THE PROBLEM: The listing below must be repeated word for word, without its pictures.

INFORMATION:
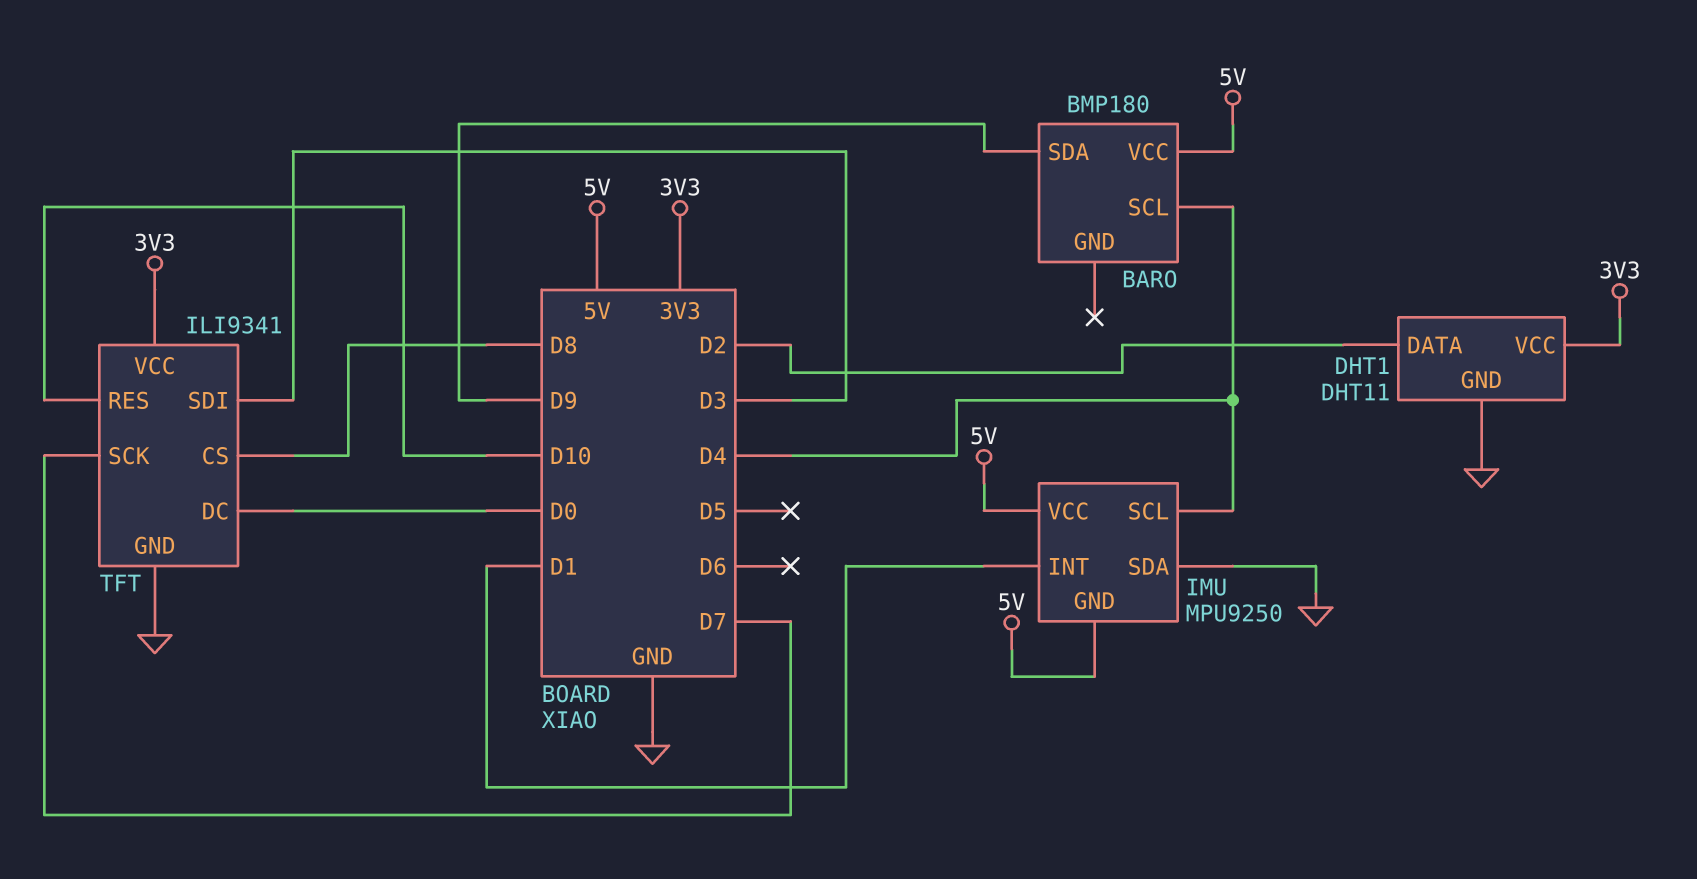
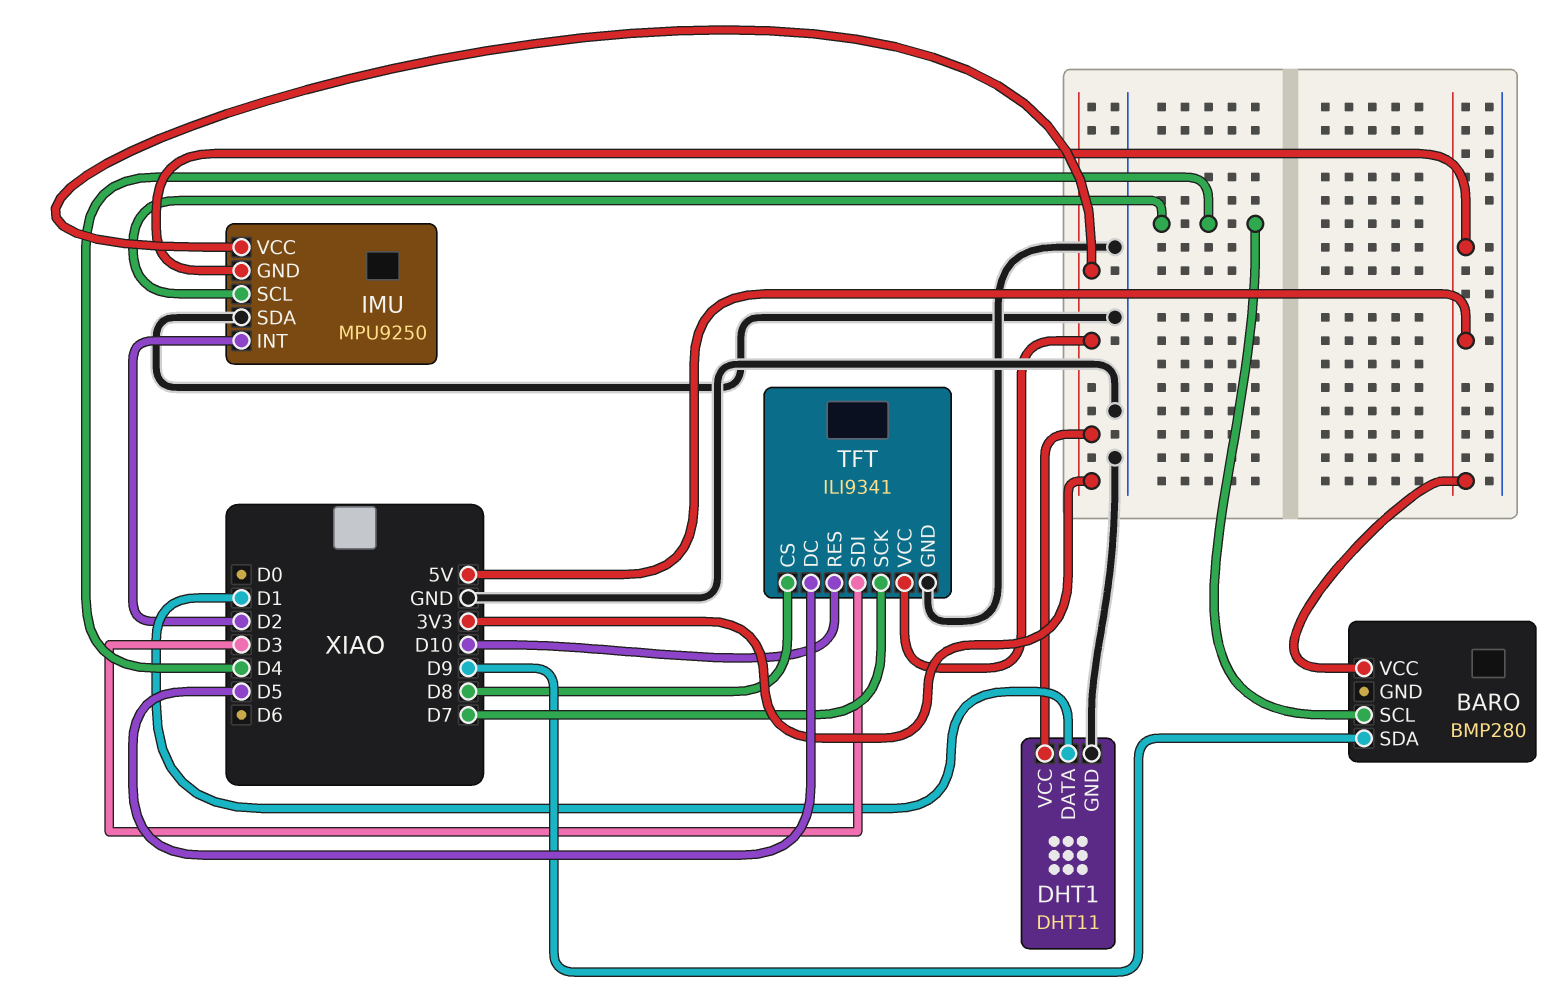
BARO: BMP180 -> BMP280
DHT1 pin DATA: D2 -> D1
IMU pin INT: D1 -> D2
IMU pin VCC: 5V -> 3V3
TFT pin DC: D0 -> D5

RESULT FOR THIS EXERCISE:
BARO: BMP180 -> BMP280
DHT1 pin DATA: D2 -> D1
IMU pin INT: D1 -> D2
IMU pin VCC: 5V -> 3V3
TFT pin DC: D0 -> D5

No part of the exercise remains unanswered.